▶ [Material shown]
[Start of Attachment]
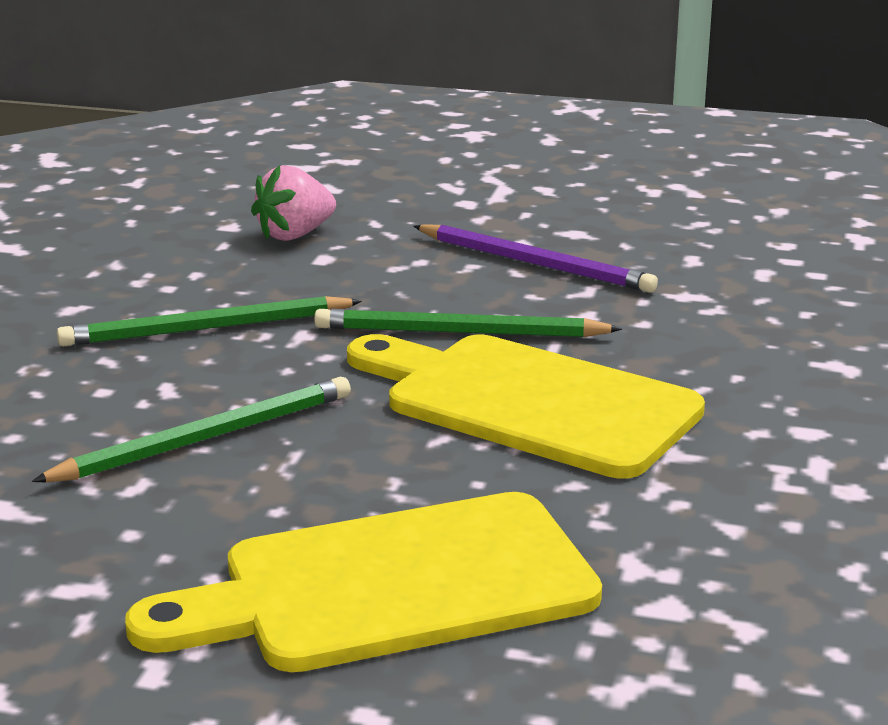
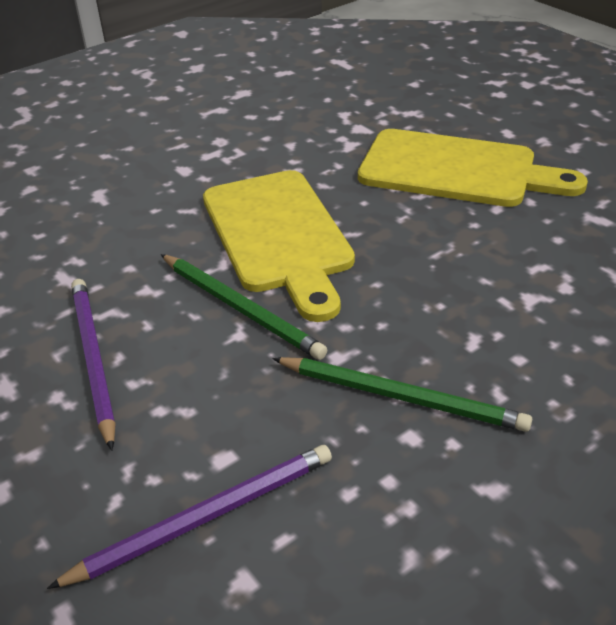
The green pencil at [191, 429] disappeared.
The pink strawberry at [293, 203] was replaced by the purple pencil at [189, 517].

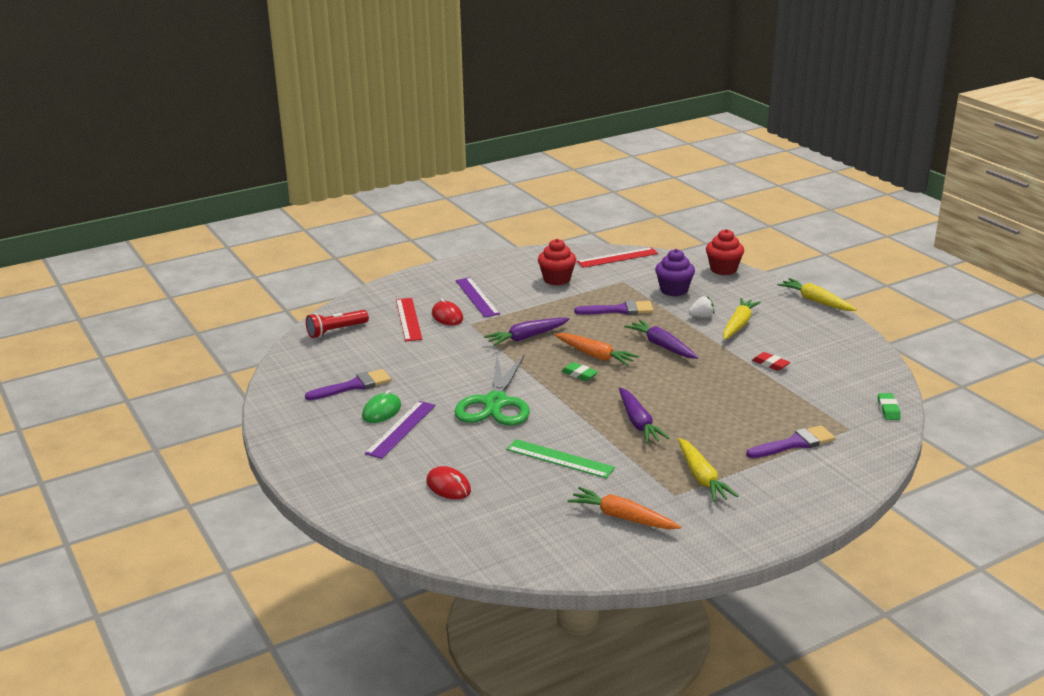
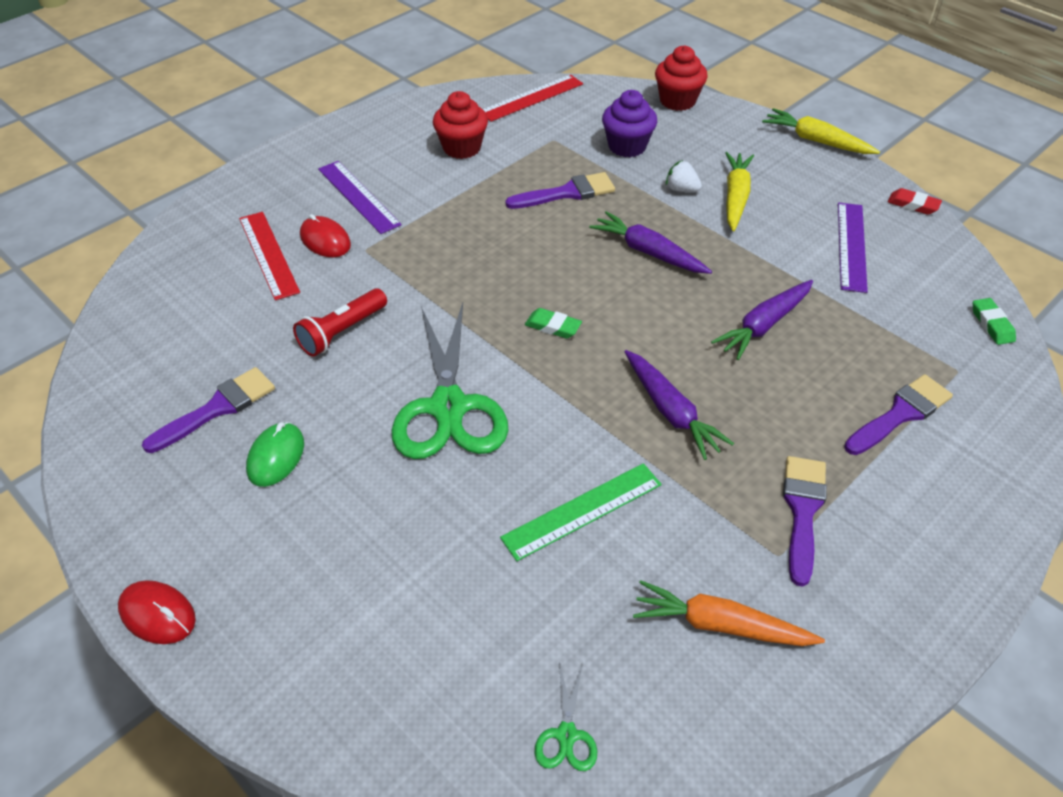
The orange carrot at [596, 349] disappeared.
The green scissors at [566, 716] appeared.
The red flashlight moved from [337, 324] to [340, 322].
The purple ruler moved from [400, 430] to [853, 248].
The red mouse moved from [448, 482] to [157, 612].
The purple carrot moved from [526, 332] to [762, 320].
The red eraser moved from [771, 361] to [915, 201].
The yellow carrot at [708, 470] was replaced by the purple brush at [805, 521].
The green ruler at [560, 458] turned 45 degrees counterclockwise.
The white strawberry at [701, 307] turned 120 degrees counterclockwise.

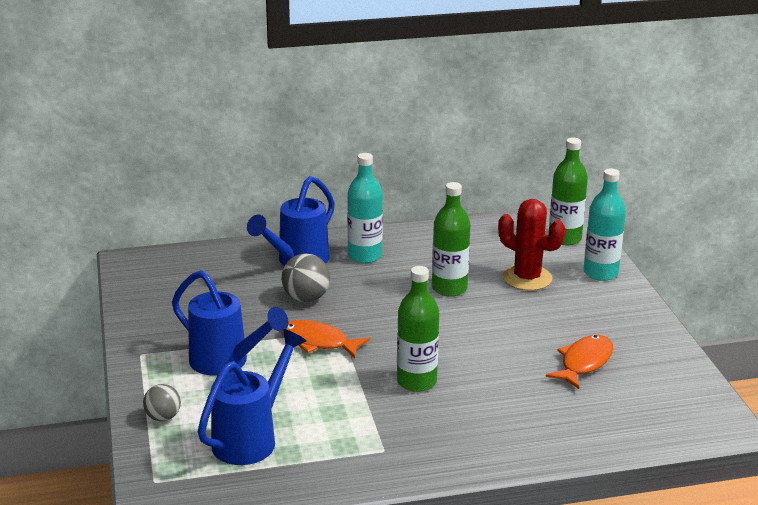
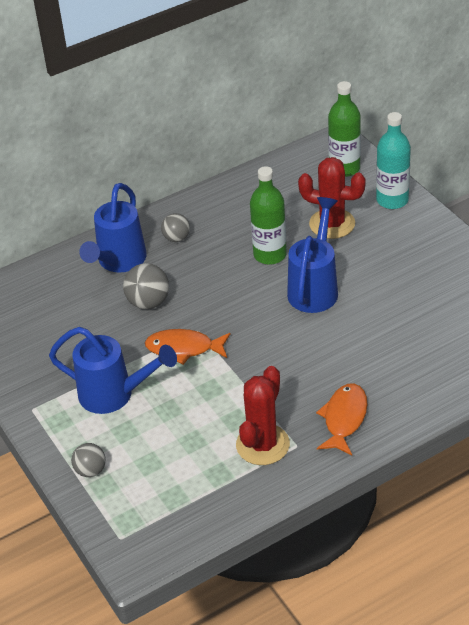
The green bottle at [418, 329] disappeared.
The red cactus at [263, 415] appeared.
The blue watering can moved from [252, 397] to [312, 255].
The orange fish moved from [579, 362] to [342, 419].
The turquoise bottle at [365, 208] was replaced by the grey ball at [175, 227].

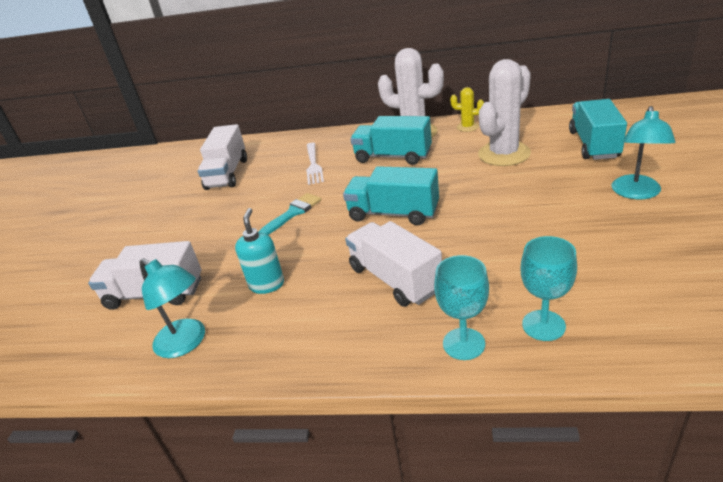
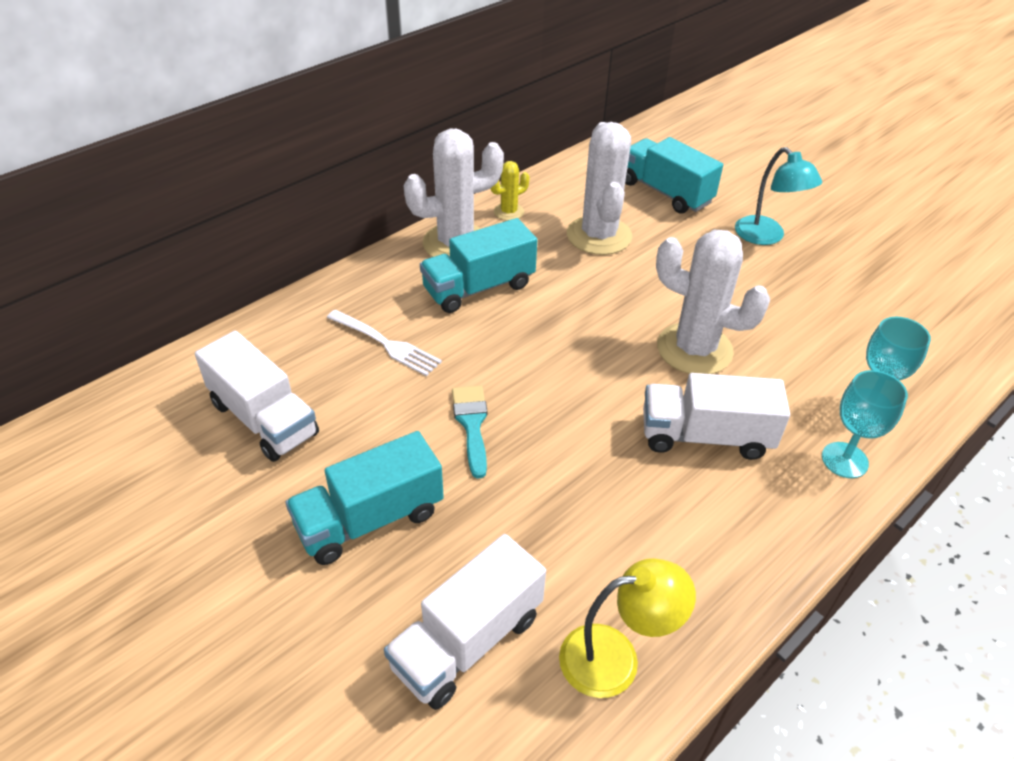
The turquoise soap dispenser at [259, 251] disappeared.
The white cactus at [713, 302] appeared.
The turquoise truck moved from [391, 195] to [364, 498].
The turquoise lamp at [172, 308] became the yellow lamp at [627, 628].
[End of Attachment]
[Start of Attachment]
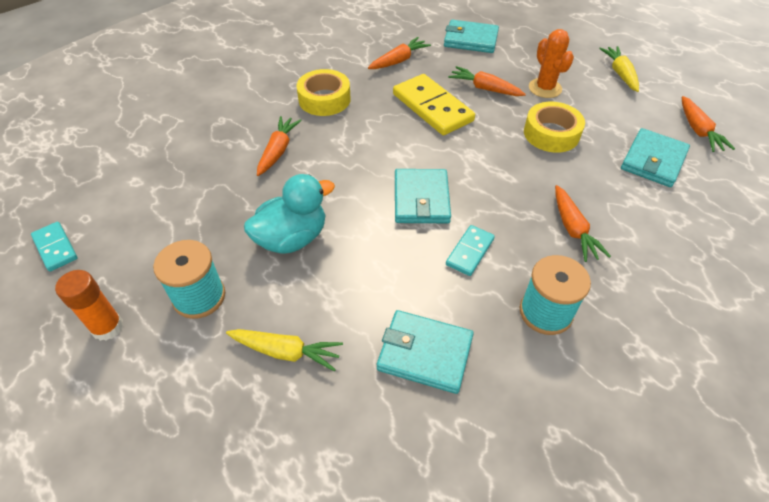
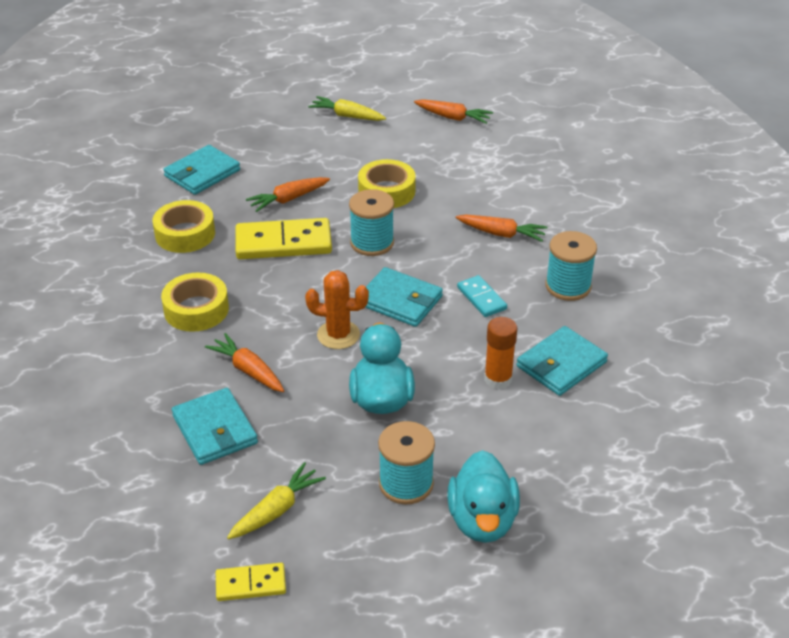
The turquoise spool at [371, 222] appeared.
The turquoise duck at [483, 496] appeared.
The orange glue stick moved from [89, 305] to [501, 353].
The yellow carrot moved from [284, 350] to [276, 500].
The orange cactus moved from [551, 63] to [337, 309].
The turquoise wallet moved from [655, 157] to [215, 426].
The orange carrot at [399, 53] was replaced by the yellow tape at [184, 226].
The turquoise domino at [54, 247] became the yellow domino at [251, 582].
[End of Attachment]
[Start of Attachment]
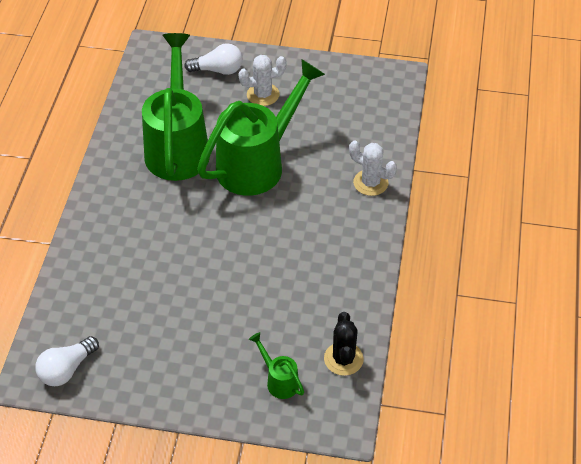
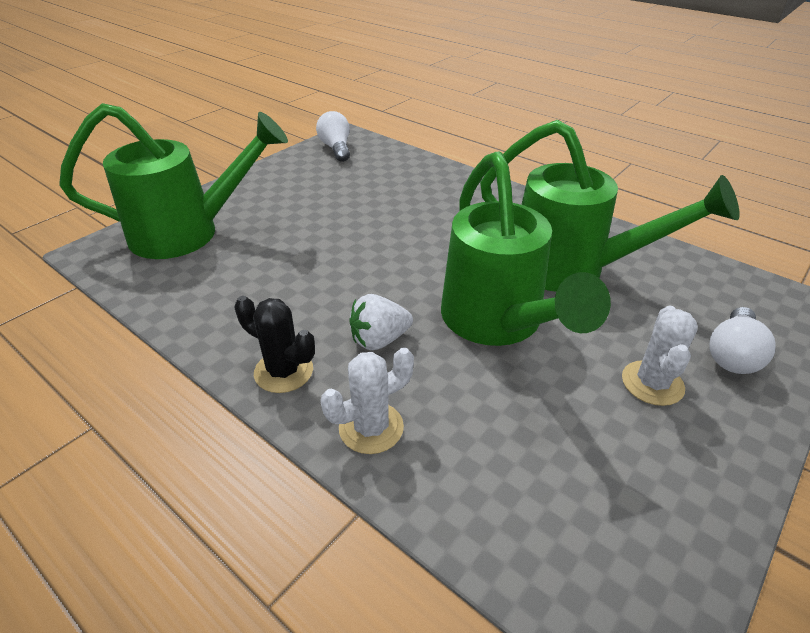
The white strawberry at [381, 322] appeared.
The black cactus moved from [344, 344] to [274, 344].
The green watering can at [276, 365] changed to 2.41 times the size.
[End of Attachment]
▶ [Required action] What are the lines in the records above, word for word, from the one containing "The green pencil at [191, 429] disappeared." through the one containing "The orange fish", both ends included and pictures left out?

▶ [Answer box]
The green pencil at [191, 429] disappeared.
The pink strawberry at [293, 203] was replaced by the purple pencil at [189, 517].

The orange carrot at [596, 349] disappeared.
The green scissors at [566, 716] appeared.
The red flashlight moved from [337, 324] to [340, 322].
The purple ruler moved from [400, 430] to [853, 248].
The red mouse moved from [448, 482] to [157, 612].
The purple carrot moved from [526, 332] to [762, 320].
The red eraser moved from [771, 361] to [915, 201].
The yellow carrot at [708, 470] was replaced by the purple brush at [805, 521].
The green ruler at [560, 458] turned 45 degrees counterclockwise.
The white strawberry at [701, 307] turned 120 degrees counterclockwise.

The green bottle at [418, 329] disappeared.
The red cactus at [263, 415] appeared.
The blue watering can moved from [252, 397] to [312, 255].
The orange fish moved from [579, 362] to [342, 419].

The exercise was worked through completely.